Problem to work on: When you reach the line that contains "R6: 22k (3V3, GND) -> none" below, transcribe it and each line after it word for word to the end of the records, omitting pictures.

Revision tracking records:
**********

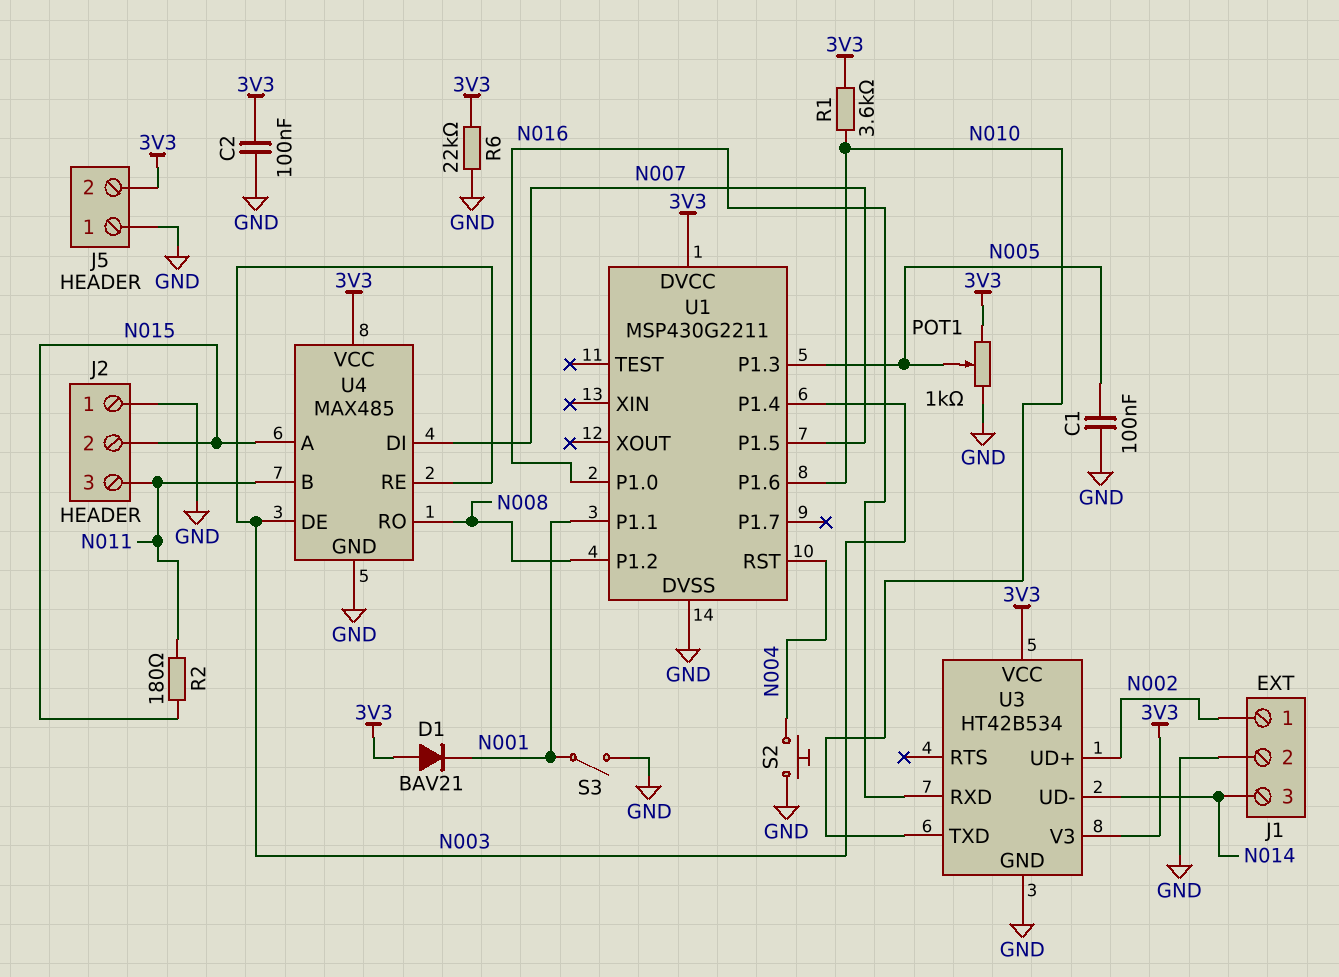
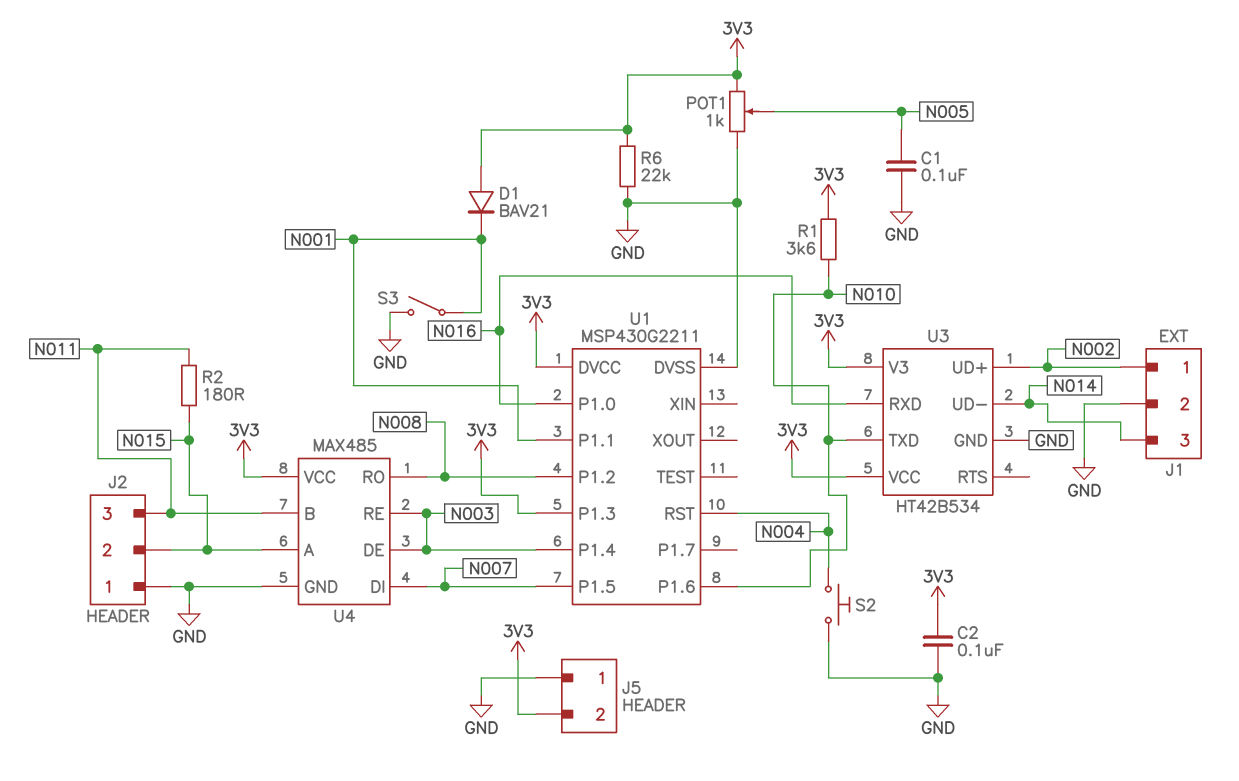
U1 pin P1.3: N005 -> 3V3

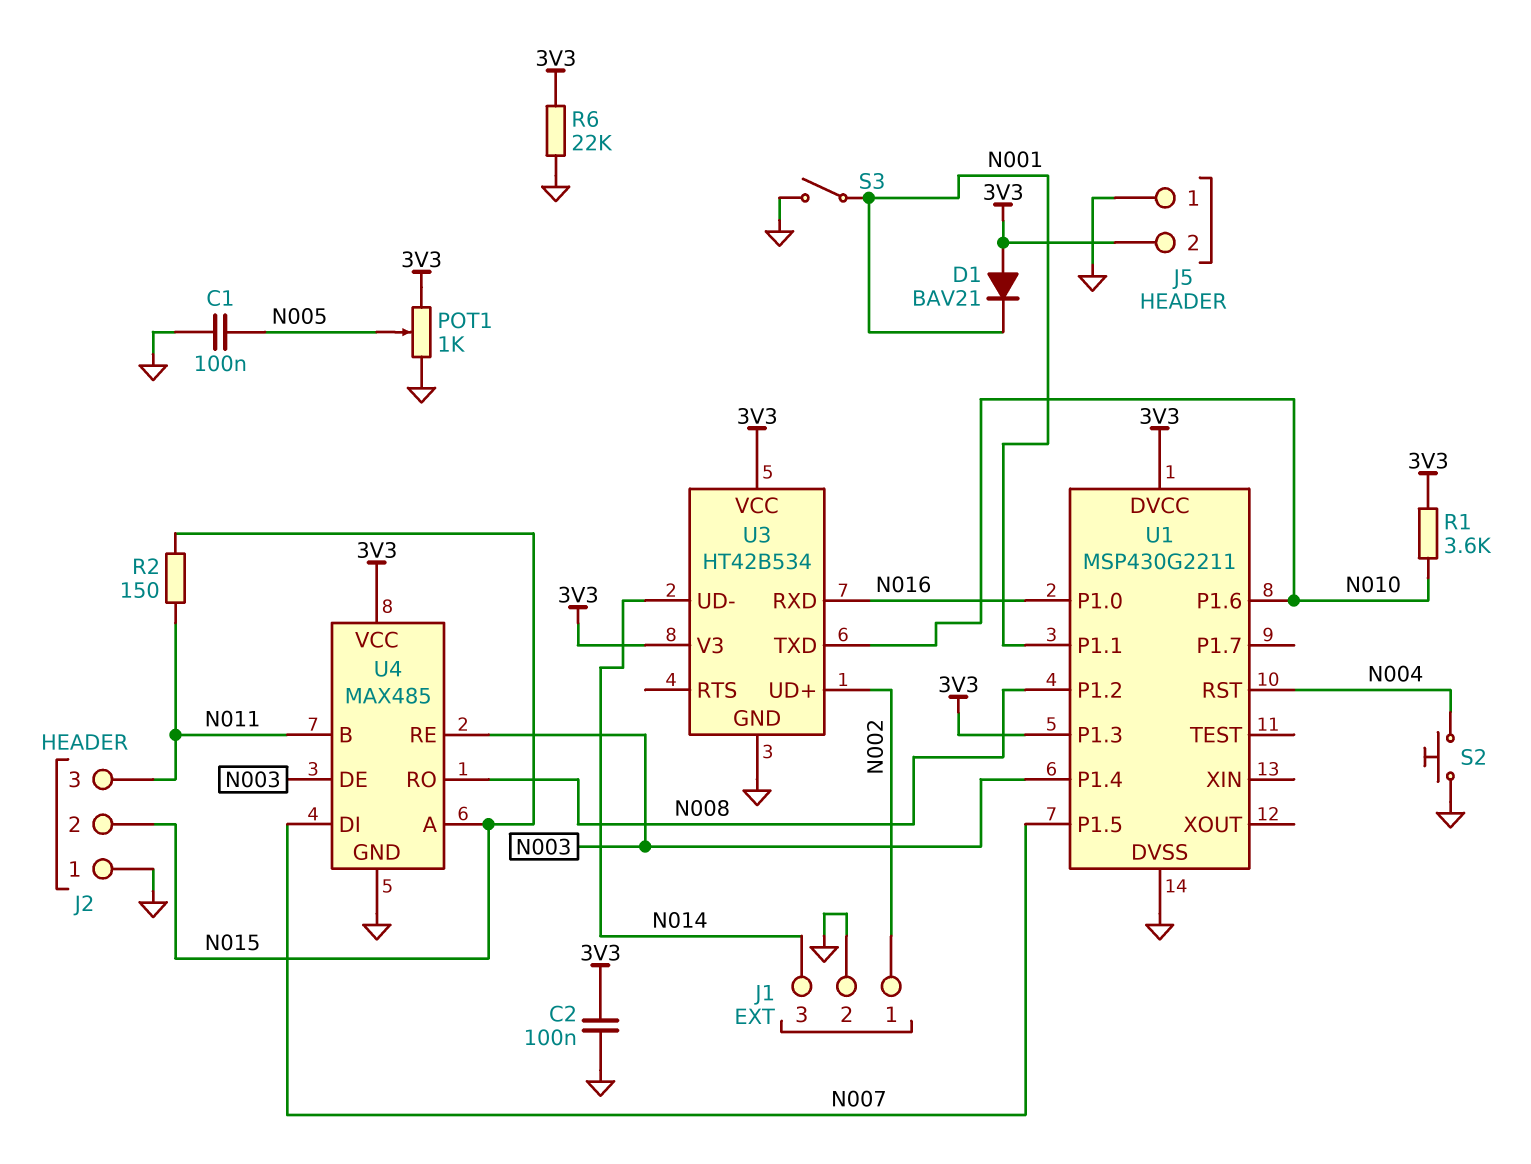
R2: 180 (N011, N015) -> 150 (N011, N015)

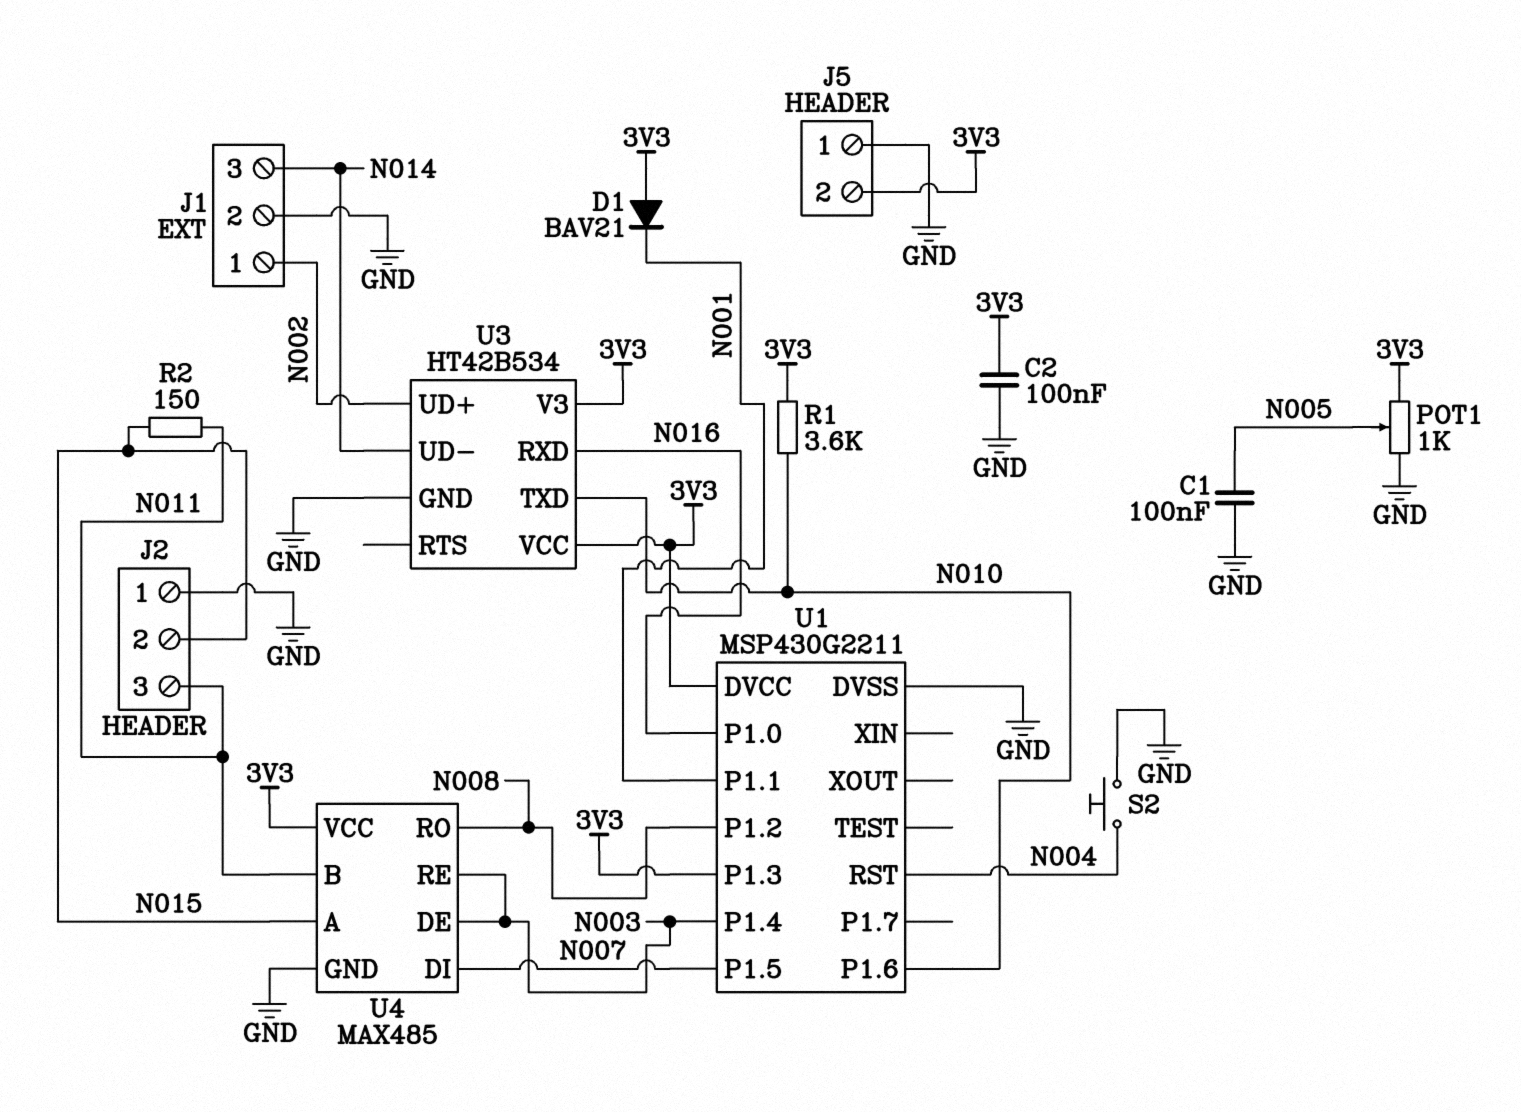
R6: 22k (3V3, GND) -> none
S3: switch (GND, N001) -> none

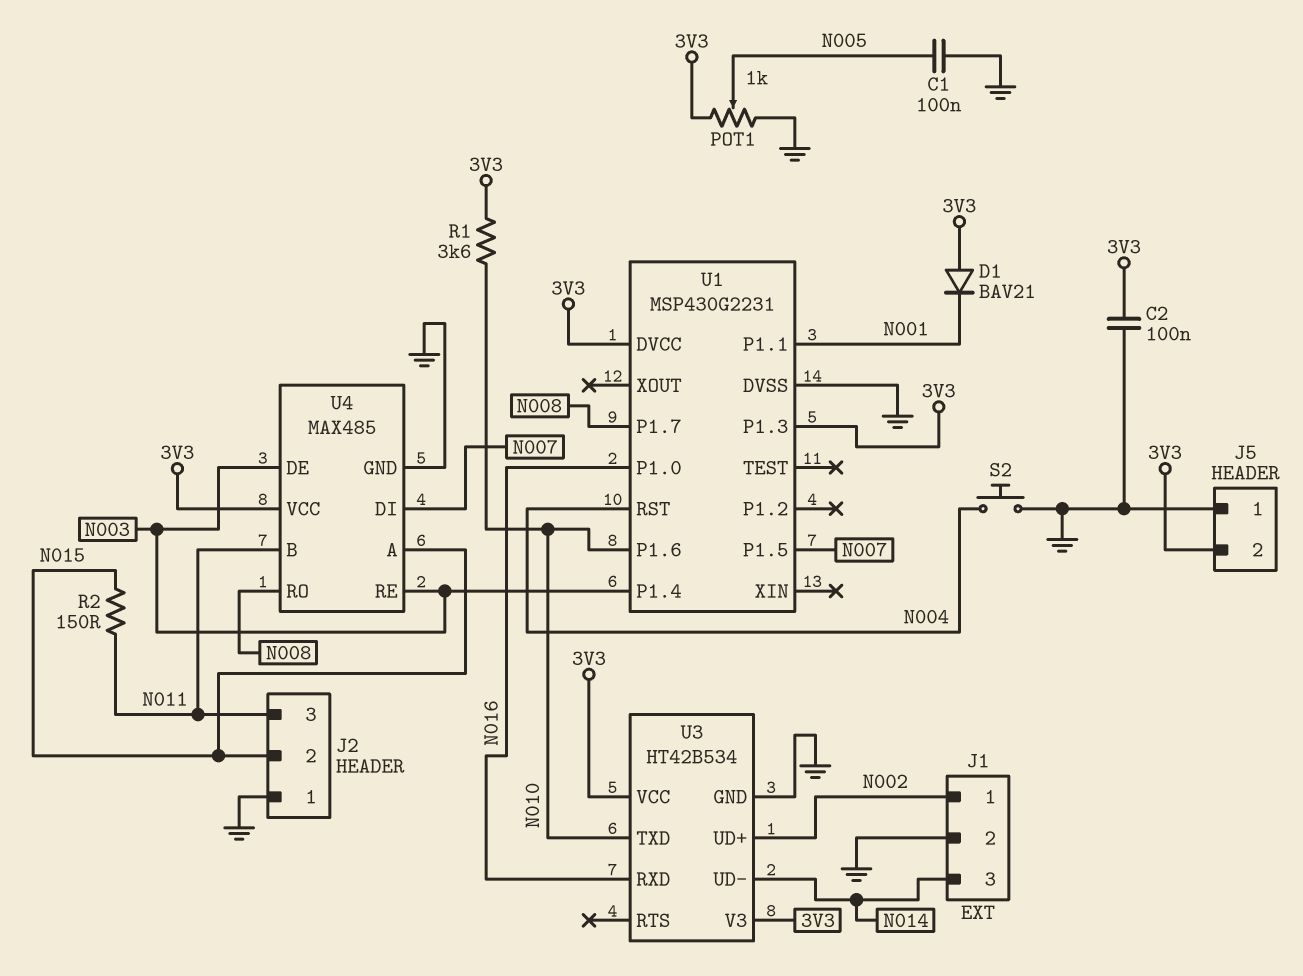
U1: MSP430G2211 -> MSP430G2231
U1 pin P1.2: N008 -> none
U1 pin P1.7: none -> N008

**********

Task solution:
R6: 22k (3V3, GND) -> none
S3: switch (GND, N001) -> none

U1: MSP430G2211 -> MSP430G2231
U1 pin P1.2: N008 -> none
U1 pin P1.7: none -> N008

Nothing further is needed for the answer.